◆ WHAT IS REQUIRED
Find and copy each line of the records where the string "mouse" shows up.

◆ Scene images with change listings
-------
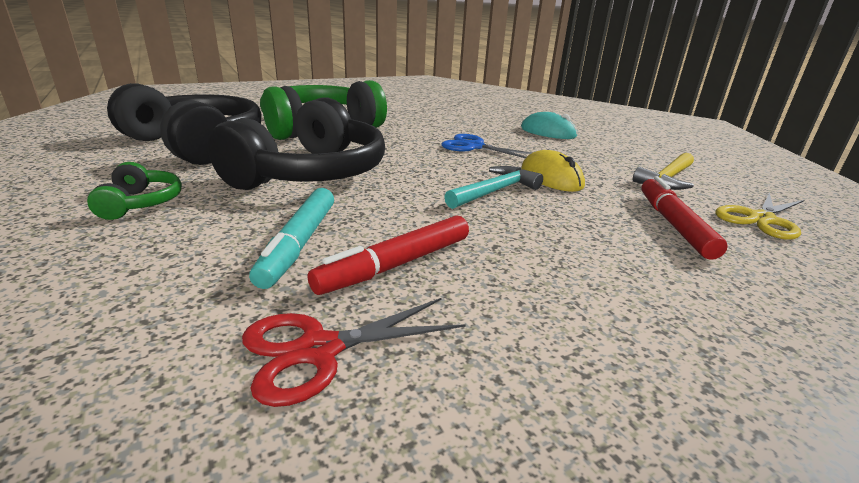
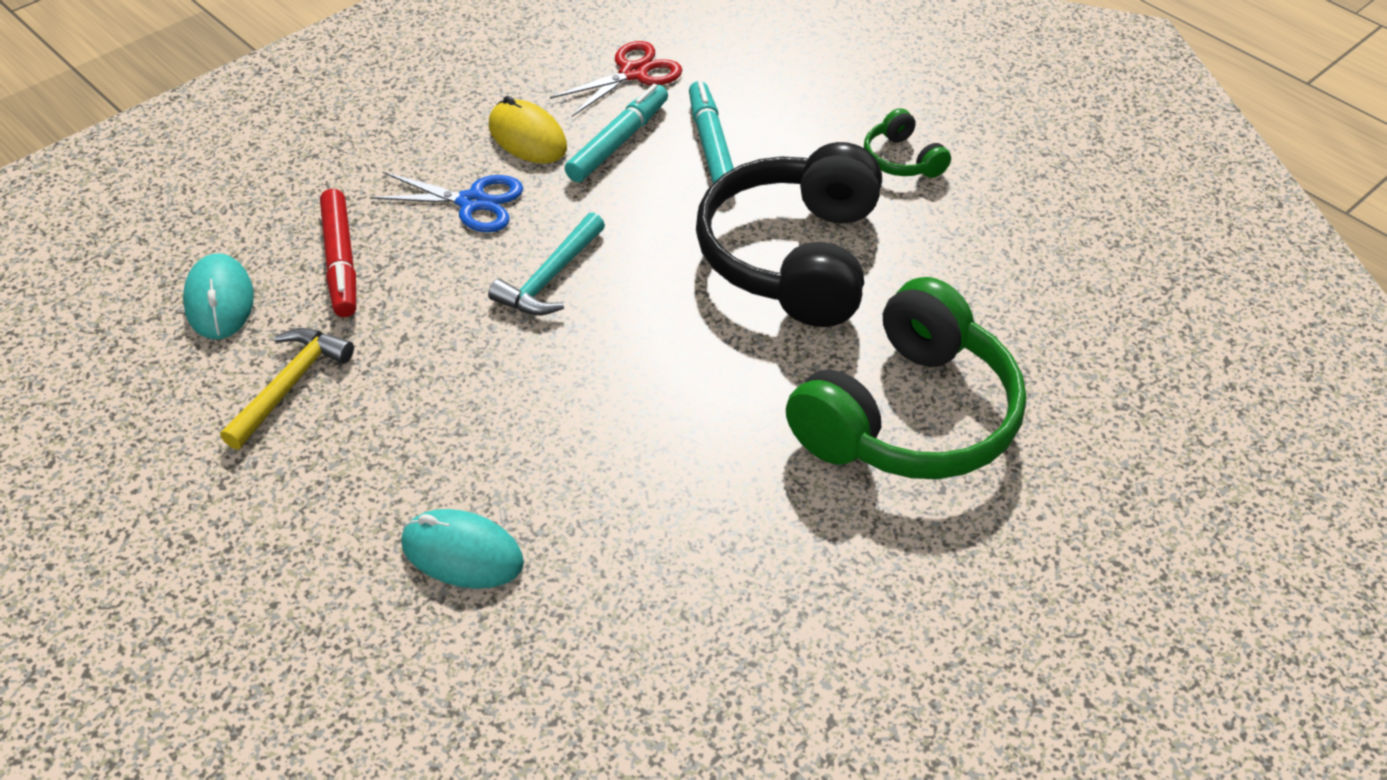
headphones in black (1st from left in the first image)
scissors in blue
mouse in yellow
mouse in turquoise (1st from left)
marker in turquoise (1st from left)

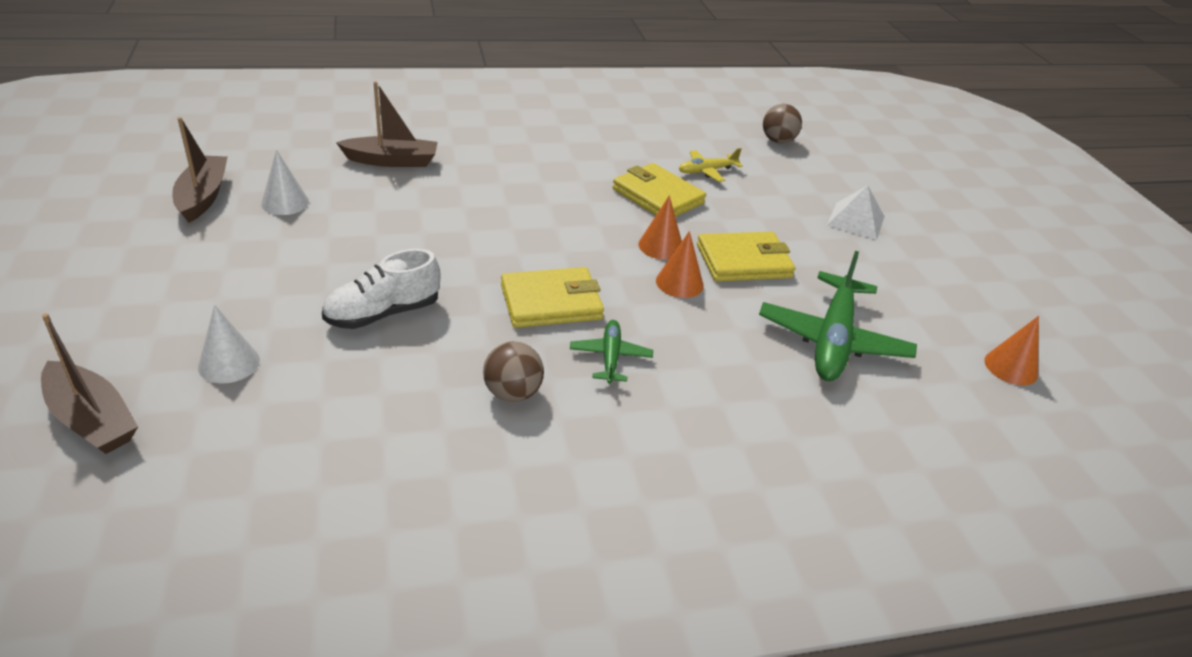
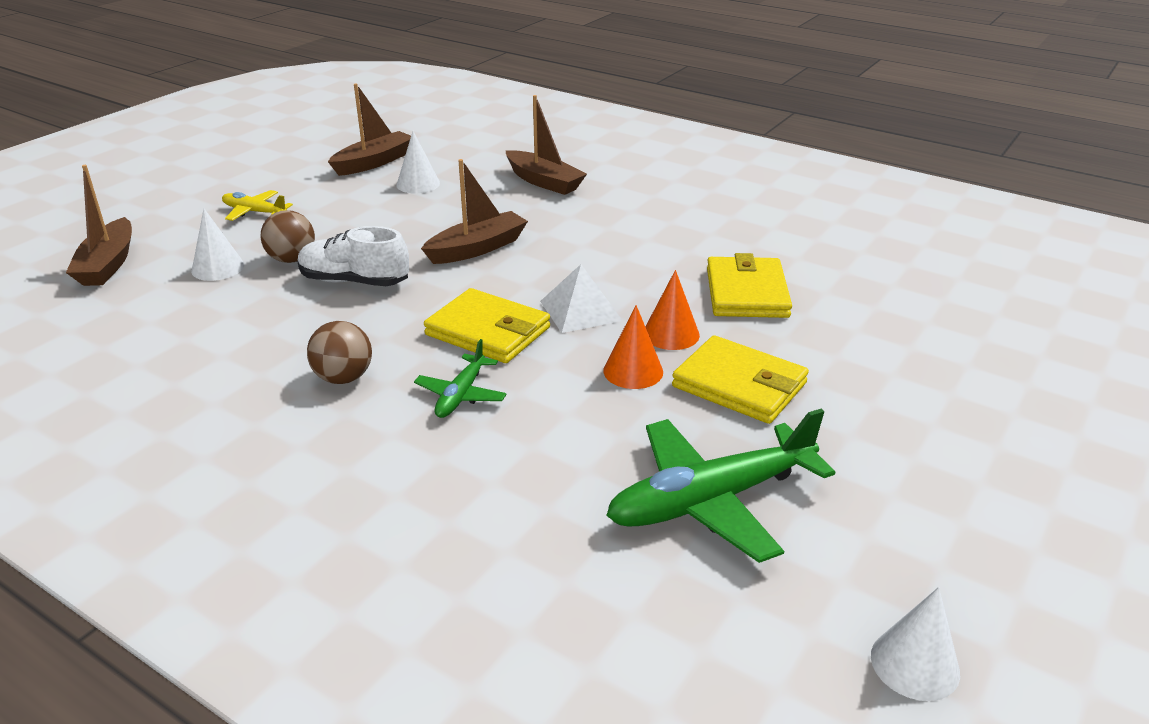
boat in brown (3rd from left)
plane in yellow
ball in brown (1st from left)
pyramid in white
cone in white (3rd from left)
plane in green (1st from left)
-------
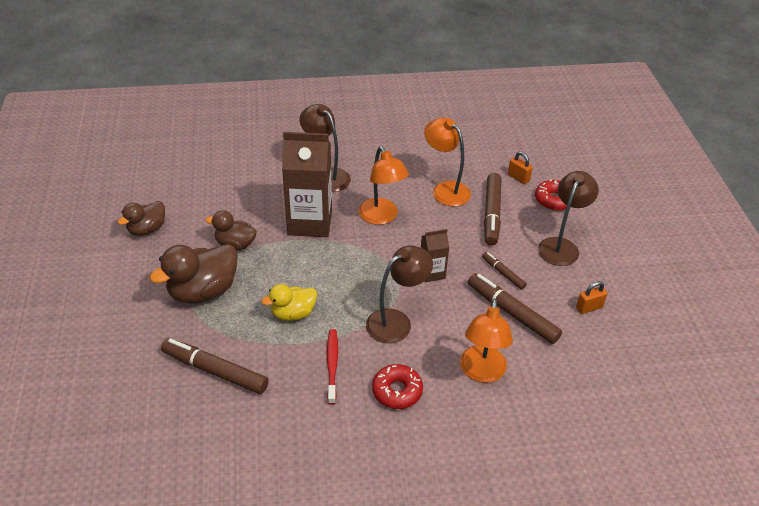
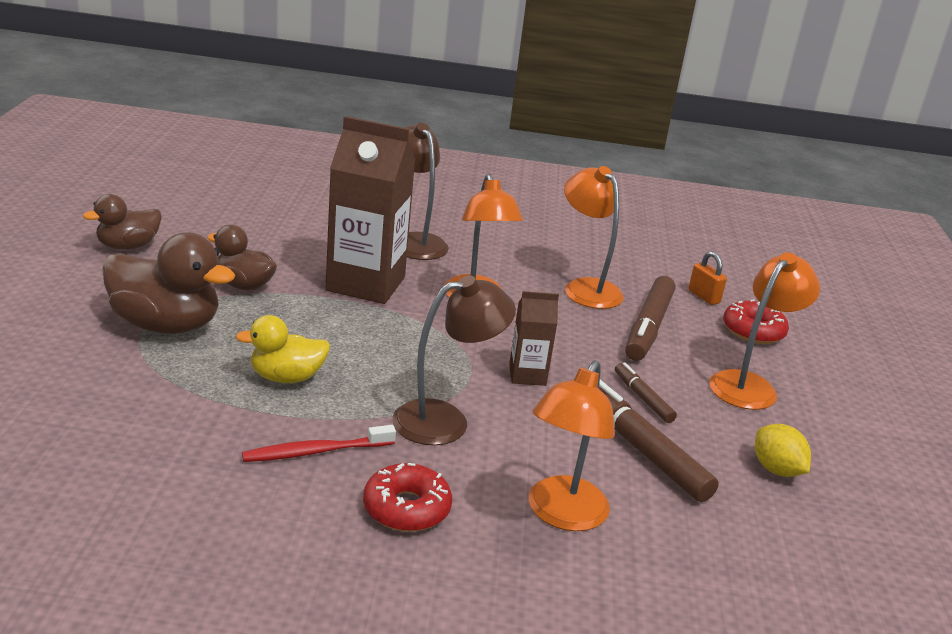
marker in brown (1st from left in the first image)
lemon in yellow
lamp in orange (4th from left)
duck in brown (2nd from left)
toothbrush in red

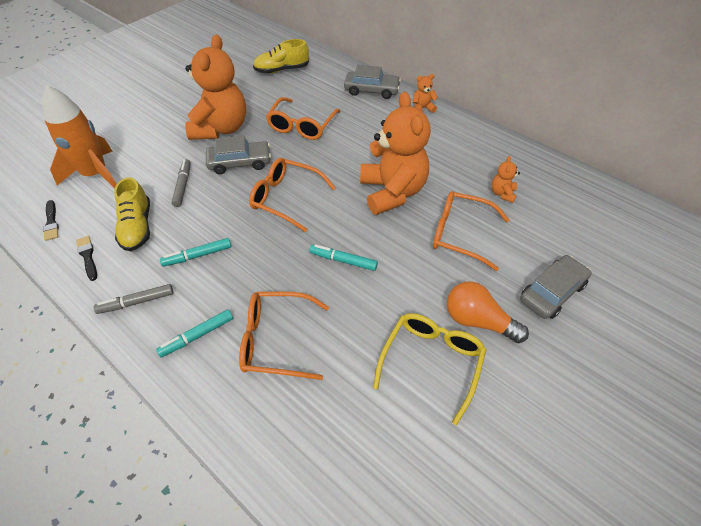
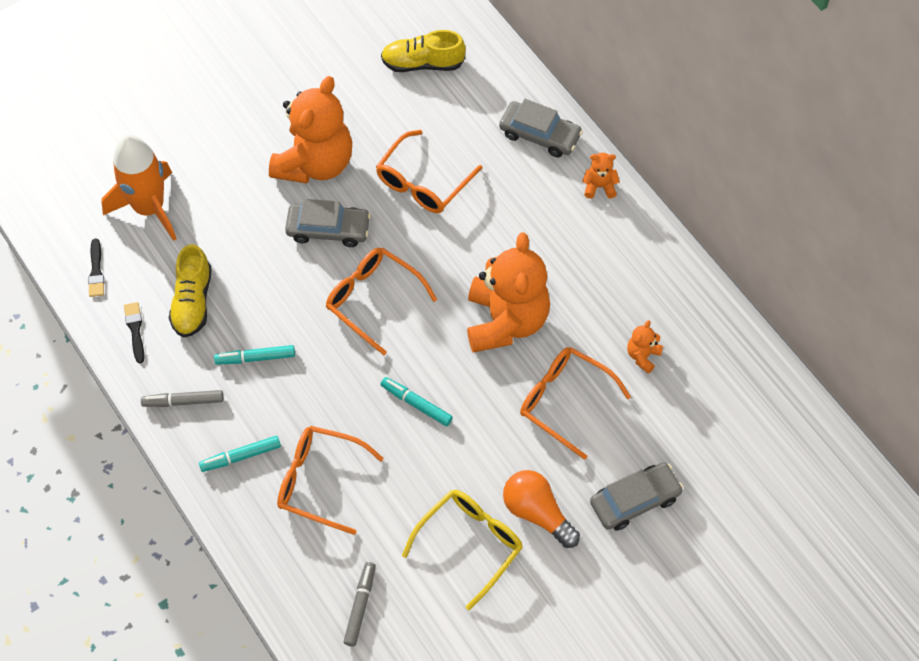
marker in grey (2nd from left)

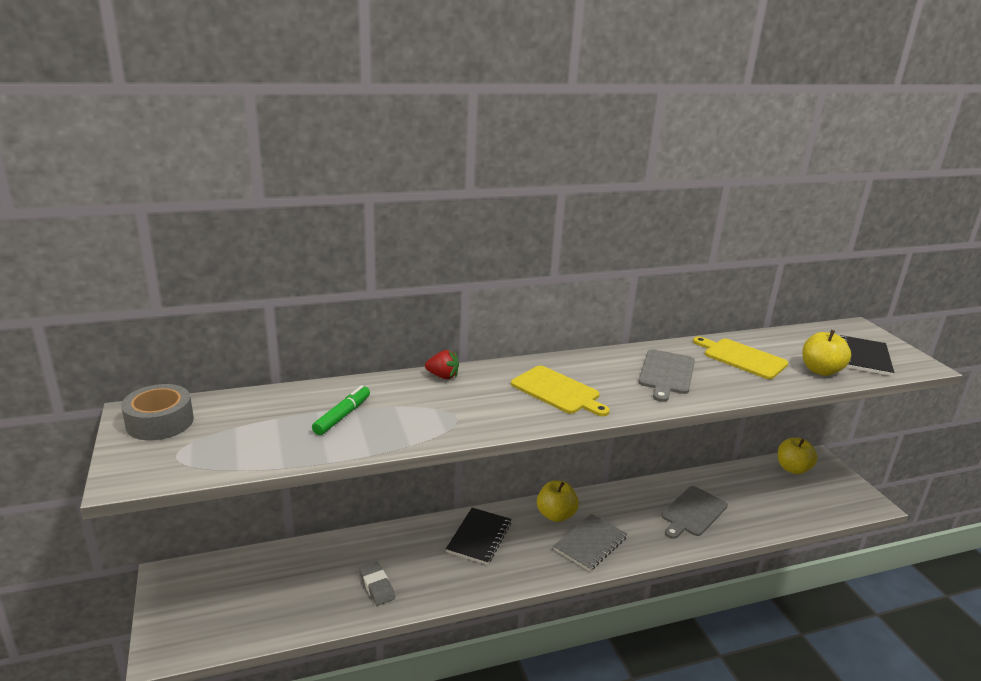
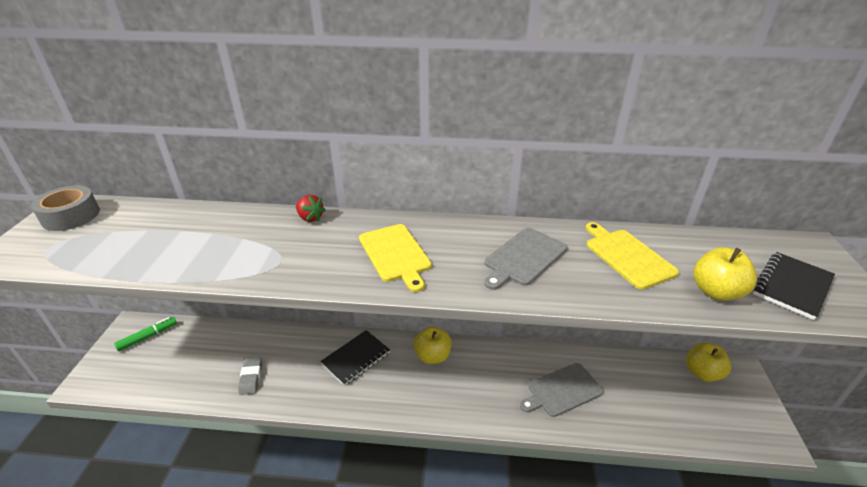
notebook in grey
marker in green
-------
◆ RESPONSE TO THE EXERCISE
mouse in yellow
mouse in turquoise (1st from left)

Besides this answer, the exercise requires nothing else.